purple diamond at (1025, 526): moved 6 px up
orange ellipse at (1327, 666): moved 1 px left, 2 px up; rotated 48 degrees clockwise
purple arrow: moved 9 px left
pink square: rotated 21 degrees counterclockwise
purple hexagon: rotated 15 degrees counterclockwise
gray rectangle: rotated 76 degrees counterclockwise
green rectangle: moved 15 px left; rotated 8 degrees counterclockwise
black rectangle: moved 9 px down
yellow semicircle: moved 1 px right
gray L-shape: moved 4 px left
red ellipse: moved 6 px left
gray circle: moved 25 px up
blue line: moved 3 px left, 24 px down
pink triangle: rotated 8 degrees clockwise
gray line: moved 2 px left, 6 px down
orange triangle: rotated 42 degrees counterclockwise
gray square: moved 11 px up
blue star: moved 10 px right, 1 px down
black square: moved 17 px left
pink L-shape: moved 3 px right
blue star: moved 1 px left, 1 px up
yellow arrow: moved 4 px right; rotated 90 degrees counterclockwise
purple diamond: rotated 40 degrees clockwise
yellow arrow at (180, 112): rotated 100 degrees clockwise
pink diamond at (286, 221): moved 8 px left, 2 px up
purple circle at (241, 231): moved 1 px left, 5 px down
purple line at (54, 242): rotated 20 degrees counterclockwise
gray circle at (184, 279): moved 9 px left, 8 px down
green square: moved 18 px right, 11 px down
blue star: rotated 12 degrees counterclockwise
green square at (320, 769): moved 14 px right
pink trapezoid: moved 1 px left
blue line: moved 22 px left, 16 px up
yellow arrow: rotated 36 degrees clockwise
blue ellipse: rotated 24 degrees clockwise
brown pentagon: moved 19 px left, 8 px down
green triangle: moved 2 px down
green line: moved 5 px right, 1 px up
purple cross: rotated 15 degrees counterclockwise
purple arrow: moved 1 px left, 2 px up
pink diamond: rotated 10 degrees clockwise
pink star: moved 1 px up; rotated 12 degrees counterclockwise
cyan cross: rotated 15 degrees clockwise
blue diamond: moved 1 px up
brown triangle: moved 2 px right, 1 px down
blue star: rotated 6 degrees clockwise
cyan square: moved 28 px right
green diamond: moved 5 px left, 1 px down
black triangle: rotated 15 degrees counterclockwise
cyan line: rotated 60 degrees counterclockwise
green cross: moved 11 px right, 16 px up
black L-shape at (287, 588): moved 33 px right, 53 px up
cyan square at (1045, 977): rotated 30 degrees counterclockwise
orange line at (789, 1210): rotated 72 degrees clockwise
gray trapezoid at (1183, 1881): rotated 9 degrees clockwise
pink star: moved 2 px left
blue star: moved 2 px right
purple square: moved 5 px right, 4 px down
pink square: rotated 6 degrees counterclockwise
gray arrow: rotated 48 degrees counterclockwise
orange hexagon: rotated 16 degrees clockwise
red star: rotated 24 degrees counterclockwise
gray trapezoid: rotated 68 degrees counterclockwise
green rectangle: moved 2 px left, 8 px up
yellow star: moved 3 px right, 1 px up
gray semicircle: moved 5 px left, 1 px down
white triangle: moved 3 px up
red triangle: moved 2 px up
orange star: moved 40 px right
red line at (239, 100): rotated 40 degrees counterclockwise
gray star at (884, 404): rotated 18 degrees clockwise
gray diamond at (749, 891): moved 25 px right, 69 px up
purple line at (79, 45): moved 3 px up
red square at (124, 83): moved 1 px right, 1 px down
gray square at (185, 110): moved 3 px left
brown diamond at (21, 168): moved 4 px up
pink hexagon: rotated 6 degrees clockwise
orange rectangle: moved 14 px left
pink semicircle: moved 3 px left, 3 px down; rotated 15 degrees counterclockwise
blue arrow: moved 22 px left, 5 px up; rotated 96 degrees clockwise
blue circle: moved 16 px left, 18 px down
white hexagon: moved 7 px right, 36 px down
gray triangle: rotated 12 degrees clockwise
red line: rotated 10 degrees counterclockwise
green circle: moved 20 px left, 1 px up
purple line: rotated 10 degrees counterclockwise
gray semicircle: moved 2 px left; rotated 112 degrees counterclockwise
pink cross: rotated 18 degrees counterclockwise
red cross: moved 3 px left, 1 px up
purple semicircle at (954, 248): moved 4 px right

-------------------------

### Problem
Copy out all of the data. Keep every word unchanged.

### Completed task
purple diamond at (1025, 526): moved 6 px up
orange ellipse at (1327, 666): moved 1 px left, 2 px up; rotated 48 degrees clockwise
purple arrow: moved 9 px left
pink square: rotated 21 degrees counterclockwise
purple hexagon: rotated 15 degrees counterclockwise
gray rectangle: rotated 76 degrees counterclockwise
green rectangle: moved 15 px left; rotated 8 degrees counterclockwise
black rectangle: moved 9 px down
yellow semicircle: moved 1 px right
gray L-shape: moved 4 px left
red ellipse: moved 6 px left
gray circle: moved 25 px up
blue line: moved 3 px left, 24 px down
pink triangle: rotated 8 degrees clockwise
gray line: moved 2 px left, 6 px down
orange triangle: rotated 42 degrees counterclockwise
gray square: moved 11 px up
blue star: moved 10 px right, 1 px down
black square: moved 17 px left
pink L-shape: moved 3 px right
blue star: moved 1 px left, 1 px up
yellow arrow: moved 4 px right; rotated 90 degrees counterclockwise
purple diamond: rotated 40 degrees clockwise
yellow arrow at (180, 112): rotated 100 degrees clockwise
pink diamond at (286, 221): moved 8 px left, 2 px up
purple circle at (241, 231): moved 1 px left, 5 px down
purple line at (54, 242): rotated 20 degrees counterclockwise
gray circle at (184, 279): moved 9 px left, 8 px down
green square: moved 18 px right, 11 px down
blue star: rotated 12 degrees counterclockwise
green square at (320, 769): moved 14 px right
pink trapezoid: moved 1 px left
blue line: moved 22 px left, 16 px up
yellow arrow: rotated 36 degrees clockwise
blue ellipse: rotated 24 degrees clockwise
brown pentagon: moved 19 px left, 8 px down
green triangle: moved 2 px down
green line: moved 5 px right, 1 px up
purple cross: rotated 15 degrees counterclockwise
purple arrow: moved 1 px left, 2 px up
pink diamond: rotated 10 degrees clockwise
pink star: moved 1 px up; rotated 12 degrees counterclockwise
cyan cross: rotated 15 degrees clockwise
blue diamond: moved 1 px up
brown triangle: moved 2 px right, 1 px down
blue star: rotated 6 degrees clockwise
cyan square: moved 28 px right
green diamond: moved 5 px left, 1 px down
black triangle: rotated 15 degrees counterclockwise
cyan line: rotated 60 degrees counterclockwise
green cross: moved 11 px right, 16 px up
black L-shape at (287, 588): moved 33 px right, 53 px up
cyan square at (1045, 977): rotated 30 degrees counterclockwise
orange line at (789, 1210): rotated 72 degrees clockwise
gray trapezoid at (1183, 1881): rotated 9 degrees clockwise
pink star: moved 2 px left
blue star: moved 2 px right
purple square: moved 5 px right, 4 px down
pink square: rotated 6 degrees counterclockwise
gray arrow: rotated 48 degrees counterclockwise
orange hexagon: rotated 16 degrees clockwise
red star: rotated 24 degrees counterclockwise
gray trapezoid: rotated 68 degrees counterclockwise
green rectangle: moved 2 px left, 8 px up
yellow star: moved 3 px right, 1 px up
gray semicircle: moved 5 px left, 1 px down
white triangle: moved 3 px up
red triangle: moved 2 px up
orange star: moved 40 px right
red line at (239, 100): rotated 40 degrees counterclockwise
gray star at (884, 404): rotated 18 degrees clockwise
gray diamond at (749, 891): moved 25 px right, 69 px up
purple line at (79, 45): moved 3 px up
red square at (124, 83): moved 1 px right, 1 px down
gray square at (185, 110): moved 3 px left
brown diamond at (21, 168): moved 4 px up
pink hexagon: rotated 6 degrees clockwise
orange rectangle: moved 14 px left
pink semicircle: moved 3 px left, 3 px down; rotated 15 degrees counterclockwise
blue arrow: moved 22 px left, 5 px up; rotated 96 degrees clockwise
blue circle: moved 16 px left, 18 px down
white hexagon: moved 7 px right, 36 px down
gray triangle: rotated 12 degrees clockwise
red line: rotated 10 degrees counterclockwise
green circle: moved 20 px left, 1 px up
purple line: rotated 10 degrees counterclockwise
gray semicircle: moved 2 px left; rotated 112 degrees counterclockwise
pink cross: rotated 18 degrees counterclockwise
red cross: moved 3 px left, 1 px up
purple semicircle at (954, 248): moved 4 px right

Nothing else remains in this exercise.